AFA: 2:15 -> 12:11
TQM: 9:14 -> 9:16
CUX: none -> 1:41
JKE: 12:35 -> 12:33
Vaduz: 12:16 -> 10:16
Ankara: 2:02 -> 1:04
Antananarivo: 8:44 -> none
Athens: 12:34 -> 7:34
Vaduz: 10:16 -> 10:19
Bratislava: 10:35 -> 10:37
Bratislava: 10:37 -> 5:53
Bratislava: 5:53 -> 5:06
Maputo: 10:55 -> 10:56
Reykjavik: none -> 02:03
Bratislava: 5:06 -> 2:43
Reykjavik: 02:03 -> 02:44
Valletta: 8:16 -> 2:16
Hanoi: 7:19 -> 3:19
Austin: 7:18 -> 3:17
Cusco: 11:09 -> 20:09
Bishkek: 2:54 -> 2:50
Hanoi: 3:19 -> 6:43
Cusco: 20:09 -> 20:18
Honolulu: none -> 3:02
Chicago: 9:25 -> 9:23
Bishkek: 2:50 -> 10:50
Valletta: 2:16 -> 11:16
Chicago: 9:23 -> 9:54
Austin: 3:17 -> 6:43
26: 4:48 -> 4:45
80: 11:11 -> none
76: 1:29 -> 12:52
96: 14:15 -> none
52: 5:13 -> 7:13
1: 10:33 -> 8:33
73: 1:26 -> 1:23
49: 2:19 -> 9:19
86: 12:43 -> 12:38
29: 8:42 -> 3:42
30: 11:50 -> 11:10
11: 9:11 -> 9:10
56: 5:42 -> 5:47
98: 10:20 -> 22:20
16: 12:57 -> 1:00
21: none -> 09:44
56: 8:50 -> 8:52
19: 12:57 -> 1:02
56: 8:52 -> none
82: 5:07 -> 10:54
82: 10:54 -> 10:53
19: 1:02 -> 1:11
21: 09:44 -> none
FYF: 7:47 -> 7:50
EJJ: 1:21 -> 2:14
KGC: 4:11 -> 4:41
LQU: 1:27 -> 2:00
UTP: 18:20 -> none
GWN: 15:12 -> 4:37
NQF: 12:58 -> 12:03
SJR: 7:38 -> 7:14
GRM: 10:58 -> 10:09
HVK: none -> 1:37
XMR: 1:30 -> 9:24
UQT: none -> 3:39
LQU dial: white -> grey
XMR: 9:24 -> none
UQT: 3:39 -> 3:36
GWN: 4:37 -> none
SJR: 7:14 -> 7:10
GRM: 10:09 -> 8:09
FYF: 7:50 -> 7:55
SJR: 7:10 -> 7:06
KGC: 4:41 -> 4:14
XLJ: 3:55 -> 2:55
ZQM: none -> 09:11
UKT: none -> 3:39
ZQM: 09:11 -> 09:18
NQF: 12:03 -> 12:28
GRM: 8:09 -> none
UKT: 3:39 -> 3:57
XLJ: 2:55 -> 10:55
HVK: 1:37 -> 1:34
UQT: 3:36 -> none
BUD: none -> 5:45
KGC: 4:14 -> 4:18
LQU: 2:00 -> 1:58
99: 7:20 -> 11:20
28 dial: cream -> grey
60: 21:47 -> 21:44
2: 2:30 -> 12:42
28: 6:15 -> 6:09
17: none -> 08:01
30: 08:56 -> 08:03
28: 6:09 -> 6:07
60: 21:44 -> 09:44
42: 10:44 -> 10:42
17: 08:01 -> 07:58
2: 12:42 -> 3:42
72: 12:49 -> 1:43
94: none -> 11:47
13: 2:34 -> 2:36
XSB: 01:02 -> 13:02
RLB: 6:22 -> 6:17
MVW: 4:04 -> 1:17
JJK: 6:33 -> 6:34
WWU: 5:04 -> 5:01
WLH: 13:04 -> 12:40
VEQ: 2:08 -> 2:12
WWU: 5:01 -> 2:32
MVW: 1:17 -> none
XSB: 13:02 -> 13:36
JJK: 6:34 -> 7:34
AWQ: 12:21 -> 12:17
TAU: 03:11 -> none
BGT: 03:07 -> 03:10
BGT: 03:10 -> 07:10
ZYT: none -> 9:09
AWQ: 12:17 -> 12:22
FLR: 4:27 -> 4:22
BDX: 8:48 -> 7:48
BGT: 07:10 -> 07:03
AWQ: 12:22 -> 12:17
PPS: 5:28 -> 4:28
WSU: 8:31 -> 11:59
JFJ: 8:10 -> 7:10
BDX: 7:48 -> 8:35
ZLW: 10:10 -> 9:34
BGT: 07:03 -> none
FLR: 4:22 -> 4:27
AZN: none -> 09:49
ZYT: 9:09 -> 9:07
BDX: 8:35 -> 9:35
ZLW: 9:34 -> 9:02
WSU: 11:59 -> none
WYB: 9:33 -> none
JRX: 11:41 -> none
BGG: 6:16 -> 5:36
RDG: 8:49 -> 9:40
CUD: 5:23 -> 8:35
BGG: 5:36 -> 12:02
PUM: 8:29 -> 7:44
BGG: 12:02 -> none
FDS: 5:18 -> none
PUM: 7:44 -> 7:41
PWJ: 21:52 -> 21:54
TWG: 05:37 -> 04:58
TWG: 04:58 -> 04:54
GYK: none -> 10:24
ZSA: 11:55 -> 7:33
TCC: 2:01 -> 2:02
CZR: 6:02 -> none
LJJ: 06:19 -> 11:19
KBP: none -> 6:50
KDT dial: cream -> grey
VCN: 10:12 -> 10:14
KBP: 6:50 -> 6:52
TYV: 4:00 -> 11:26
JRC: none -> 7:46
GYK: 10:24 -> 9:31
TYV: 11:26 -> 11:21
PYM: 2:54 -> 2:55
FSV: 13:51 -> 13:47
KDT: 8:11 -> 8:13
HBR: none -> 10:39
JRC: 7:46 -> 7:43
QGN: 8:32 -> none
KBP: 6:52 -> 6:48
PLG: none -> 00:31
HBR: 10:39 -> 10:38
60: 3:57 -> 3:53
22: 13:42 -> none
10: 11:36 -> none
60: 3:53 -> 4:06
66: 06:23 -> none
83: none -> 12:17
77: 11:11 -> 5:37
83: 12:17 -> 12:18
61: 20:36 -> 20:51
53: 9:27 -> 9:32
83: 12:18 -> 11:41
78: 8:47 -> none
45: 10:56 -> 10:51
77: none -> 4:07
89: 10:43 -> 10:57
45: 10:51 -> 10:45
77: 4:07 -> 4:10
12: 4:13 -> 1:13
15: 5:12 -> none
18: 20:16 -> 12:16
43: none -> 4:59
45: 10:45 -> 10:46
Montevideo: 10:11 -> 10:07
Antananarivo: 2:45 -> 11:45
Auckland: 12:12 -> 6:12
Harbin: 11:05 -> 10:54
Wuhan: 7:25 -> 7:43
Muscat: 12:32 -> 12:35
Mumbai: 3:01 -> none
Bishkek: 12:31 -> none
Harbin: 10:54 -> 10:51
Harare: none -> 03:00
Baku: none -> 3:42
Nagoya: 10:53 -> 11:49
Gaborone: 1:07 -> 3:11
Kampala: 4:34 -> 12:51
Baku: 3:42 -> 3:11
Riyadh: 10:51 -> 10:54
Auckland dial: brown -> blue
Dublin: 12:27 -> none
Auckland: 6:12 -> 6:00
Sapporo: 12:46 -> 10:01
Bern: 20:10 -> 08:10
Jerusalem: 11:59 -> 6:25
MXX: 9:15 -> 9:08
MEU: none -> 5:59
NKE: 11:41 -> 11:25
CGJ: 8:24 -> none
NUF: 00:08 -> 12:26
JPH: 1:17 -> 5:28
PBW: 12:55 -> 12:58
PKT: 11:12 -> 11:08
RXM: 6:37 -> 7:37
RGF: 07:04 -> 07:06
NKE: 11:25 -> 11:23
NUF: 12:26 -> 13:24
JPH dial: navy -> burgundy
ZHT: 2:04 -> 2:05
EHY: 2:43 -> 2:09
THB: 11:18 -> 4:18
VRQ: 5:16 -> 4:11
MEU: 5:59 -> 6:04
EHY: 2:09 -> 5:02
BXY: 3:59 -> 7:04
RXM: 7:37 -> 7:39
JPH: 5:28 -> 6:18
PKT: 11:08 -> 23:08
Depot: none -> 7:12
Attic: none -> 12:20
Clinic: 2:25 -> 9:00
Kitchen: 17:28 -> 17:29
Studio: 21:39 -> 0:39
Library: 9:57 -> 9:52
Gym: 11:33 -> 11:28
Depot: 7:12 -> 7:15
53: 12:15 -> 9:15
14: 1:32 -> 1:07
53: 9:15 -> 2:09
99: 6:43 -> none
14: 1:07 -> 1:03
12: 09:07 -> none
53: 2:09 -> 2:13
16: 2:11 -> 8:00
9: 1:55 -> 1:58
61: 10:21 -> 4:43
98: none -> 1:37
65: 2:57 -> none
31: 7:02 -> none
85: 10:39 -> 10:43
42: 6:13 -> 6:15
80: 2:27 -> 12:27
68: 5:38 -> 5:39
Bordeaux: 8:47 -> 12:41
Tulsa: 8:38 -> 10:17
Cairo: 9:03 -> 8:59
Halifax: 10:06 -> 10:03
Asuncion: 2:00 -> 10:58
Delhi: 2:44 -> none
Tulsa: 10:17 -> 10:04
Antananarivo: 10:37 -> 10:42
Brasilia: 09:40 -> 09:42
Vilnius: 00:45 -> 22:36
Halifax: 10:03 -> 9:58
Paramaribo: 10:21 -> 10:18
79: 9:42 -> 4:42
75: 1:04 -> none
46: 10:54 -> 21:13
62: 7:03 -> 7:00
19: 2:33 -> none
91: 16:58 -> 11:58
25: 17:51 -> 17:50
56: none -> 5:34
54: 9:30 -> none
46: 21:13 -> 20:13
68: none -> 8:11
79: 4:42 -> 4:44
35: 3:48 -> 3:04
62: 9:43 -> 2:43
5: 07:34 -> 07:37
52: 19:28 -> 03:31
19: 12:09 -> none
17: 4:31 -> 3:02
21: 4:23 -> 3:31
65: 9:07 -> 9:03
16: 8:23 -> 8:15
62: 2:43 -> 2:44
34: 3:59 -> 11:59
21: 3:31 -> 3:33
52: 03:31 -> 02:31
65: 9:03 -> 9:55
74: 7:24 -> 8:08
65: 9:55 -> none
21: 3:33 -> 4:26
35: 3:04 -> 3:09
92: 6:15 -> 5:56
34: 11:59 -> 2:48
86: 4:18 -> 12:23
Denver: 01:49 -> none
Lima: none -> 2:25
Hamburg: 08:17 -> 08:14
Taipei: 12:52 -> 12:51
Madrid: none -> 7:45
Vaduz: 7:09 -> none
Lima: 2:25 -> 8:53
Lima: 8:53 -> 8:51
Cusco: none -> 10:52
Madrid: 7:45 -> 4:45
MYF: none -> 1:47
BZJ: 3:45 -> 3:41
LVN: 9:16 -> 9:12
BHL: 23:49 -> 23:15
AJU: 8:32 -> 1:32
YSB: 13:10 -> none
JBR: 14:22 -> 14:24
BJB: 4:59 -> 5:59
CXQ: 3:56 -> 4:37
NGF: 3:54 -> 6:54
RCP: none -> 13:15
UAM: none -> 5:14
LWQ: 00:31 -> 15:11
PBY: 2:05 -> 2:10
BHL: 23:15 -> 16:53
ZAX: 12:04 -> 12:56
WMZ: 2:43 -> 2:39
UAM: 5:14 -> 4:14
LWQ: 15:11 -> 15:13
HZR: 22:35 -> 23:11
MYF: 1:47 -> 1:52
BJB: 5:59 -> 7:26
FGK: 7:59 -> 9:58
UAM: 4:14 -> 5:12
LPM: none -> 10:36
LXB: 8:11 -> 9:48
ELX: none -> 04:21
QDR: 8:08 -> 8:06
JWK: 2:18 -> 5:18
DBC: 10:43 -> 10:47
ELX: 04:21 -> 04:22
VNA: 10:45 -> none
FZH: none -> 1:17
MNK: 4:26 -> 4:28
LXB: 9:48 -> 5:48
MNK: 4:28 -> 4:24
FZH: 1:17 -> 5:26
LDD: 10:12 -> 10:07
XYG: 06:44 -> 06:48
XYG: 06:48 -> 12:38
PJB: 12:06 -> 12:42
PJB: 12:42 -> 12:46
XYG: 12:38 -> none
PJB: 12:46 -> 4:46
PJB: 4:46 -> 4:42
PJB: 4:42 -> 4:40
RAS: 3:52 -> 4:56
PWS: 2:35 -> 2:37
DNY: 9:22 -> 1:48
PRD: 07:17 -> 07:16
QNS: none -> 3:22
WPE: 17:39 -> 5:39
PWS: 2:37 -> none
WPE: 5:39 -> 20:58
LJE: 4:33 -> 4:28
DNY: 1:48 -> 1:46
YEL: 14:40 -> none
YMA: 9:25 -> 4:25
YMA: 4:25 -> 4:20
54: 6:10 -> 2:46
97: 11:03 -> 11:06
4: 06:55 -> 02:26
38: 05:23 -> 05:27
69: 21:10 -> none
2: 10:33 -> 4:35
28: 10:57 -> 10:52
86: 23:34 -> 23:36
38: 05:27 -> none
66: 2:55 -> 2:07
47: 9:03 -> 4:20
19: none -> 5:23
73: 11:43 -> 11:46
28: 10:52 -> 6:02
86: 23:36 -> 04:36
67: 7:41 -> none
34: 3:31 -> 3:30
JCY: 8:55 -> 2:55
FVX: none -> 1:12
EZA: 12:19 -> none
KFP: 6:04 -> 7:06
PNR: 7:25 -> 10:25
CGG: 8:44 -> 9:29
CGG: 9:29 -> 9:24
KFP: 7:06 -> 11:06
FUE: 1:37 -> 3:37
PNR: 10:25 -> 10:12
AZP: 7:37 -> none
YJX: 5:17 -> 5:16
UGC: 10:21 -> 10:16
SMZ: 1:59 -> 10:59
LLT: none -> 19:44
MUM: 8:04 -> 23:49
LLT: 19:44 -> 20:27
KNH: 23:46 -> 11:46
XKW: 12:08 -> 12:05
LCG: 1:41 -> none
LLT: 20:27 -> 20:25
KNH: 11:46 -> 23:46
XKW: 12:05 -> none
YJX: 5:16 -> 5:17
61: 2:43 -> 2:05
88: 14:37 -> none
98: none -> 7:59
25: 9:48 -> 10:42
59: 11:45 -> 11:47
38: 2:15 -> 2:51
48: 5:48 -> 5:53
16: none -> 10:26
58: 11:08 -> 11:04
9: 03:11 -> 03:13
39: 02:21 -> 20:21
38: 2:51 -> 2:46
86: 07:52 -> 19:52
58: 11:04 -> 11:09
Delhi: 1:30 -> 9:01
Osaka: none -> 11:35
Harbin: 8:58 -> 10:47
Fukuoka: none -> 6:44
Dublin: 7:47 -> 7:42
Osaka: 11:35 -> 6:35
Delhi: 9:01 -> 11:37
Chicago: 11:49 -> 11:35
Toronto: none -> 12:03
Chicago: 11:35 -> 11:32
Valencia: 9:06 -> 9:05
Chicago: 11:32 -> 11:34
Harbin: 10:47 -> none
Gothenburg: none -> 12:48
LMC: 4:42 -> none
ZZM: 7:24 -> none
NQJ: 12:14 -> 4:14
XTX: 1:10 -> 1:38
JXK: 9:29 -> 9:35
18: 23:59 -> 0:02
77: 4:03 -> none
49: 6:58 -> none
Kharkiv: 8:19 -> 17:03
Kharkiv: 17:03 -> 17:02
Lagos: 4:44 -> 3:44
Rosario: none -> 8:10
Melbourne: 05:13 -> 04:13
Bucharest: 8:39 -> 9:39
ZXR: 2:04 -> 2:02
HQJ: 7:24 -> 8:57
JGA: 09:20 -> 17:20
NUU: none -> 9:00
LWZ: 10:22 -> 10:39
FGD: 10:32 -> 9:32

— Задание —
Замените «Ankara» на «Izmir» в записях от самого начала до строки с «Bratislava: 5:53 -> 5:06» включительно и приведите эти строки, сохранив всё остальное без изменений.

— Решение —
AFA: 2:15 -> 12:11
TQM: 9:14 -> 9:16
CUX: none -> 1:41
JKE: 12:35 -> 12:33
Vaduz: 12:16 -> 10:16
Izmir: 2:02 -> 1:04
Antananarivo: 8:44 -> none
Athens: 12:34 -> 7:34
Vaduz: 10:16 -> 10:19
Bratislava: 10:35 -> 10:37
Bratislava: 10:37 -> 5:53
Bratislava: 5:53 -> 5:06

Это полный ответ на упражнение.